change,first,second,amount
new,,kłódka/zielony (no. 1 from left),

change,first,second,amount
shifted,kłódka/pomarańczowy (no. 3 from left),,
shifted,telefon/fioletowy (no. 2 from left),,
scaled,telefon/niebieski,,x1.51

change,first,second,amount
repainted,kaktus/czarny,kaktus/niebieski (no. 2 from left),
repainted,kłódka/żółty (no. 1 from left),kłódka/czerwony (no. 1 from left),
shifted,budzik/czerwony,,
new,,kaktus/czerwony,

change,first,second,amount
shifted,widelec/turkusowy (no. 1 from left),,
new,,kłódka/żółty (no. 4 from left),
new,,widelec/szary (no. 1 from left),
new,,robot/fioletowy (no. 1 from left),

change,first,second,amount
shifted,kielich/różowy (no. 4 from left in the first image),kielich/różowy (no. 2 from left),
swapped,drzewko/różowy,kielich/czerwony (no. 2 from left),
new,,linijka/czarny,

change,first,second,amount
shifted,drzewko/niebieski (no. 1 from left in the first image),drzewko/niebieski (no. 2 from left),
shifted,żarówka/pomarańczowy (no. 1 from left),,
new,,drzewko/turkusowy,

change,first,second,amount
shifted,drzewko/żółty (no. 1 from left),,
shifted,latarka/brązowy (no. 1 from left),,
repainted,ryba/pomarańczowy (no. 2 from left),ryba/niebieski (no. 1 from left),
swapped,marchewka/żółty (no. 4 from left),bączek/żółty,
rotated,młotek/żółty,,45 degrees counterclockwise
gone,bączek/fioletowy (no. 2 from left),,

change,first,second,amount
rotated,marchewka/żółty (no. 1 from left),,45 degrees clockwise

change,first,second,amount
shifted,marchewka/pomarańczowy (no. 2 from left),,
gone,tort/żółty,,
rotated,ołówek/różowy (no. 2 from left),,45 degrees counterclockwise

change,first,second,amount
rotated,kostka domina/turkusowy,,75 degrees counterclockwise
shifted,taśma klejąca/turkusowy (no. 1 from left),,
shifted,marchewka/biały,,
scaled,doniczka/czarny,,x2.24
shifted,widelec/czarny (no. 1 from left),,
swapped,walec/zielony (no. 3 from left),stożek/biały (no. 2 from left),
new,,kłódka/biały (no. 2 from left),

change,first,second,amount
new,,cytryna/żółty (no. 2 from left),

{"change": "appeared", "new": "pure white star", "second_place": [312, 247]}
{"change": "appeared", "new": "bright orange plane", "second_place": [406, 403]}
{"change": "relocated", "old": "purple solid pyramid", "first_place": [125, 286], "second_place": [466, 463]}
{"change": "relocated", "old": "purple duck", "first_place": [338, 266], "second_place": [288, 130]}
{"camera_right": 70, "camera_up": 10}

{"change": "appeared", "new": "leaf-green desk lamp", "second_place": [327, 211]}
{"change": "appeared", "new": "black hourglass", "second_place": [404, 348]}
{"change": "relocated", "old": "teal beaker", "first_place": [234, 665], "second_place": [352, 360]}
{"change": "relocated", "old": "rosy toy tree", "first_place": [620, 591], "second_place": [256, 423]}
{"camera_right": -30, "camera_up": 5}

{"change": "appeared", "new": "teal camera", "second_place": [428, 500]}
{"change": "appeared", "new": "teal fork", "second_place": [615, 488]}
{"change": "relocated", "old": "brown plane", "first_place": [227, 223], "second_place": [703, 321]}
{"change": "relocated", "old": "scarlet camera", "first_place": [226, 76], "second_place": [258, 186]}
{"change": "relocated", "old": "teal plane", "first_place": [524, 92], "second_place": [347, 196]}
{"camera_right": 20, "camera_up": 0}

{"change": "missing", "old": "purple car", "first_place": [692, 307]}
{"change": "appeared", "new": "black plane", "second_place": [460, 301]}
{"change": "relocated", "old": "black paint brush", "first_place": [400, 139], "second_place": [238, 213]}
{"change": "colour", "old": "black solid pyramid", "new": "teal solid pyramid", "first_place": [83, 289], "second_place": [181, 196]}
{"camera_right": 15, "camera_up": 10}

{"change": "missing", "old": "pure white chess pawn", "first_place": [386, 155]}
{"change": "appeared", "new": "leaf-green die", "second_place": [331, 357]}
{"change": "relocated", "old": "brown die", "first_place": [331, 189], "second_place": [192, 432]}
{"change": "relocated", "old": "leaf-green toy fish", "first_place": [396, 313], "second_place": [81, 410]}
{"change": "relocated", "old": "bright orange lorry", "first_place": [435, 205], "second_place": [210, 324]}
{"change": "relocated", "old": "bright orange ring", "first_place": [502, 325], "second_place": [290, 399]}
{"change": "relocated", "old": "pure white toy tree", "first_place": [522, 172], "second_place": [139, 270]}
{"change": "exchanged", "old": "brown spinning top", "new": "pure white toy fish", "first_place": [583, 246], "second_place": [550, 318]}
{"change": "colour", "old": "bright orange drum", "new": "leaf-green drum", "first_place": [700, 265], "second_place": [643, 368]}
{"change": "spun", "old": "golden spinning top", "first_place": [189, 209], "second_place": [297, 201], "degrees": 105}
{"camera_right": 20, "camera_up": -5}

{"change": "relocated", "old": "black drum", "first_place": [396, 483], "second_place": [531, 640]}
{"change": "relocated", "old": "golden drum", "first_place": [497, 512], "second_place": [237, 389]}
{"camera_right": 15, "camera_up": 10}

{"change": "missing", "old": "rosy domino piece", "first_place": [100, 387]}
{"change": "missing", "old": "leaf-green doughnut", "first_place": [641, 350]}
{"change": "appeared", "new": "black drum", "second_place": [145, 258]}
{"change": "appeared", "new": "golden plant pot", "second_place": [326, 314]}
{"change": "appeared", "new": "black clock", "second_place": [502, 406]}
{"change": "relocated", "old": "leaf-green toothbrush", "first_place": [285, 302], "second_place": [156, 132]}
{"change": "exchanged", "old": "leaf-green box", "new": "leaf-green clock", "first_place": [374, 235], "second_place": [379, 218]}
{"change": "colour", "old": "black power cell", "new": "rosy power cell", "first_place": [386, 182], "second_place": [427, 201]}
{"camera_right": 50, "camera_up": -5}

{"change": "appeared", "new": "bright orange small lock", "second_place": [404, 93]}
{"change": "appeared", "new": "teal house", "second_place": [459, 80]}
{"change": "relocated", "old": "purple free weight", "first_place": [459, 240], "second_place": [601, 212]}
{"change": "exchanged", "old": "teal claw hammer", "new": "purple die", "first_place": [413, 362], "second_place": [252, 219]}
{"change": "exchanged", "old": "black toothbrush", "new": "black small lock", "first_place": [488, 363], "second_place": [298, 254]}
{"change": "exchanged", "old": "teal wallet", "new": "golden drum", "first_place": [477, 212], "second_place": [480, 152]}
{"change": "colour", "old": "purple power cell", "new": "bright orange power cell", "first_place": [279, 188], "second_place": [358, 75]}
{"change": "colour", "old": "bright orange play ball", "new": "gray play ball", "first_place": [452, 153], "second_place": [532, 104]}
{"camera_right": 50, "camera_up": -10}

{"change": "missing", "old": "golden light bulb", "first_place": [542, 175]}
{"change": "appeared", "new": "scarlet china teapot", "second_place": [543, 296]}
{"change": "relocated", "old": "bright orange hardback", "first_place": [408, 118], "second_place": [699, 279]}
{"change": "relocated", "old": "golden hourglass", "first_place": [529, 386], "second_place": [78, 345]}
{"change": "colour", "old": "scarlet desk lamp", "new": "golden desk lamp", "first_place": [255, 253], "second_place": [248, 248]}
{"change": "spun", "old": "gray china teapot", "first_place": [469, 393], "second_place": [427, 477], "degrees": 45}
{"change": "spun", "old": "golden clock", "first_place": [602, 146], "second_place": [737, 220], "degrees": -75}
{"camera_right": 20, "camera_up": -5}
• • • •
[Your instructions]
Would you return each entry exactly as it reads?

[Result of this exercise]
change,first,second,amount
new,,kłódka/zielony (no. 1 from left),

change,first,second,amount
shifted,kłódka/pomarańczowy (no. 3 from left),,
shifted,telefon/fioletowy (no. 2 from left),,
scaled,telefon/niebieski,,x1.51

change,first,second,amount
repainted,kaktus/czarny,kaktus/niebieski (no. 2 from left),
repainted,kłódka/żółty (no. 1 from left),kłódka/czerwony (no. 1 from left),
shifted,budzik/czerwony,,
new,,kaktus/czerwony,

change,first,second,amount
shifted,widelec/turkusowy (no. 1 from left),,
new,,kłódka/żółty (no. 4 from left),
new,,widelec/szary (no. 1 from left),
new,,robot/fioletowy (no. 1 from left),

change,first,second,amount
shifted,kielich/różowy (no. 4 from left in the first image),kielich/różowy (no. 2 from left),
swapped,drzewko/różowy,kielich/czerwony (no. 2 from left),
new,,linijka/czarny,

change,first,second,amount
shifted,drzewko/niebieski (no. 1 from left in the first image),drzewko/niebieski (no. 2 from left),
shifted,żarówka/pomarańczowy (no. 1 from left),,
new,,drzewko/turkusowy,

change,first,second,amount
shifted,drzewko/żółty (no. 1 from left),,
shifted,latarka/brązowy (no. 1 from left),,
repainted,ryba/pomarańczowy (no. 2 from left),ryba/niebieski (no. 1 from left),
swapped,marchewka/żółty (no. 4 from left),bączek/żółty,
rotated,młotek/żółty,,45 degrees counterclockwise
gone,bączek/fioletowy (no. 2 from left),,

change,first,second,amount
rotated,marchewka/żółty (no. 1 from left),,45 degrees clockwise

change,first,second,amount
shifted,marchewka/pomarańczowy (no. 2 from left),,
gone,tort/żółty,,
rotated,ołówek/różowy (no. 2 from left),,45 degrees counterclockwise

change,first,second,amount
rotated,kostka domina/turkusowy,,75 degrees counterclockwise
shifted,taśma klejąca/turkusowy (no. 1 from left),,
shifted,marchewka/biały,,
scaled,doniczka/czarny,,x2.24
shifted,widelec/czarny (no. 1 from left),,
swapped,walec/zielony (no. 3 from left),stożek/biały (no. 2 from left),
new,,kłódka/biały (no. 2 from left),

change,first,second,amount
new,,cytryna/żółty (no. 2 from left),

{"change": "appeared", "new": "pure white star", "second_place": [312, 247]}
{"change": "appeared", "new": "bright orange plane", "second_place": [406, 403]}
{"change": "relocated", "old": "purple solid pyramid", "first_place": [125, 286], "second_place": [466, 463]}
{"change": "relocated", "old": "purple duck", "first_place": [338, 266], "second_place": [288, 130]}
{"camera_right": 70, "camera_up": 10}

{"change": "appeared", "new": "leaf-green desk lamp", "second_place": [327, 211]}
{"change": "appeared", "new": "black hourglass", "second_place": [404, 348]}
{"change": "relocated", "old": "teal beaker", "first_place": [234, 665], "second_place": [352, 360]}
{"change": "relocated", "old": "rosy toy tree", "first_place": [620, 591], "second_place": [256, 423]}
{"camera_right": -30, "camera_up": 5}

{"change": "appeared", "new": "teal camera", "second_place": [428, 500]}
{"change": "appeared", "new": "teal fork", "second_place": [615, 488]}
{"change": "relocated", "old": "brown plane", "first_place": [227, 223], "second_place": [703, 321]}
{"change": "relocated", "old": "scarlet camera", "first_place": [226, 76], "second_place": [258, 186]}
{"change": "relocated", "old": "teal plane", "first_place": [524, 92], "second_place": [347, 196]}
{"camera_right": 20, "camera_up": 0}

{"change": "missing", "old": "purple car", "first_place": [692, 307]}
{"change": "appeared", "new": "black plane", "second_place": [460, 301]}
{"change": "relocated", "old": "black paint brush", "first_place": [400, 139], "second_place": [238, 213]}
{"change": "colour", "old": "black solid pyramid", "new": "teal solid pyramid", "first_place": [83, 289], "second_place": [181, 196]}
{"camera_right": 15, "camera_up": 10}

{"change": "missing", "old": "pure white chess pawn", "first_place": [386, 155]}
{"change": "appeared", "new": "leaf-green die", "second_place": [331, 357]}
{"change": "relocated", "old": "brown die", "first_place": [331, 189], "second_place": [192, 432]}
{"change": "relocated", "old": "leaf-green toy fish", "first_place": [396, 313], "second_place": [81, 410]}
{"change": "relocated", "old": "bright orange lorry", "first_place": [435, 205], "second_place": [210, 324]}
{"change": "relocated", "old": "bright orange ring", "first_place": [502, 325], "second_place": [290, 399]}
{"change": "relocated", "old": "pure white toy tree", "first_place": [522, 172], "second_place": [139, 270]}
{"change": "exchanged", "old": "brown spinning top", "new": "pure white toy fish", "first_place": [583, 246], "second_place": [550, 318]}
{"change": "colour", "old": "bright orange drum", "new": "leaf-green drum", "first_place": [700, 265], "second_place": [643, 368]}
{"change": "spun", "old": "golden spinning top", "first_place": [189, 209], "second_place": [297, 201], "degrees": 105}
{"camera_right": 20, "camera_up": -5}

{"change": "relocated", "old": "black drum", "first_place": [396, 483], "second_place": [531, 640]}
{"change": "relocated", "old": "golden drum", "first_place": [497, 512], "second_place": [237, 389]}
{"camera_right": 15, "camera_up": 10}

{"change": "missing", "old": "rosy domino piece", "first_place": [100, 387]}
{"change": "missing", "old": "leaf-green doughnut", "first_place": [641, 350]}
{"change": "appeared", "new": "black drum", "second_place": [145, 258]}
{"change": "appeared", "new": "golden plant pot", "second_place": [326, 314]}
{"change": "appeared", "new": "black clock", "second_place": [502, 406]}
{"change": "relocated", "old": "leaf-green toothbrush", "first_place": [285, 302], "second_place": [156, 132]}
{"change": "exchanged", "old": "leaf-green box", "new": "leaf-green clock", "first_place": [374, 235], "second_place": [379, 218]}
{"change": "colour", "old": "black power cell", "new": "rosy power cell", "first_place": [386, 182], "second_place": [427, 201]}
{"camera_right": 50, "camera_up": -5}

{"change": "appeared", "new": "bright orange small lock", "second_place": [404, 93]}
{"change": "appeared", "new": "teal house", "second_place": [459, 80]}
{"change": "relocated", "old": "purple free weight", "first_place": [459, 240], "second_place": [601, 212]}
{"change": "exchanged", "old": "teal claw hammer", "new": "purple die", "first_place": [413, 362], "second_place": [252, 219]}
{"change": "exchanged", "old": "black toothbrush", "new": "black small lock", "first_place": [488, 363], "second_place": [298, 254]}
{"change": "exchanged", "old": "teal wallet", "new": "golden drum", "first_place": [477, 212], "second_place": [480, 152]}
{"change": "colour", "old": "purple power cell", "new": "bright orange power cell", "first_place": [279, 188], "second_place": [358, 75]}
{"change": "colour", "old": "bright orange play ball", "new": "gray play ball", "first_place": [452, 153], "second_place": [532, 104]}
{"camera_right": 50, "camera_up": -10}

{"change": "missing", "old": "golden light bulb", "first_place": [542, 175]}
{"change": "appeared", "new": "scarlet china teapot", "second_place": [543, 296]}
{"change": "relocated", "old": "bright orange hardback", "first_place": [408, 118], "second_place": [699, 279]}
{"change": "relocated", "old": "golden hourglass", "first_place": [529, 386], "second_place": [78, 345]}
{"change": "colour", "old": "scarlet desk lamp", "new": "golden desk lamp", "first_place": [255, 253], "second_place": [248, 248]}
{"change": "spun", "old": "gray china teapot", "first_place": [469, 393], "second_place": [427, 477], "degrees": 45}
{"change": "spun", "old": "golden clock", "first_place": [602, 146], "second_place": [737, 220], "degrees": -75}
{"camera_right": 20, "camera_up": -5}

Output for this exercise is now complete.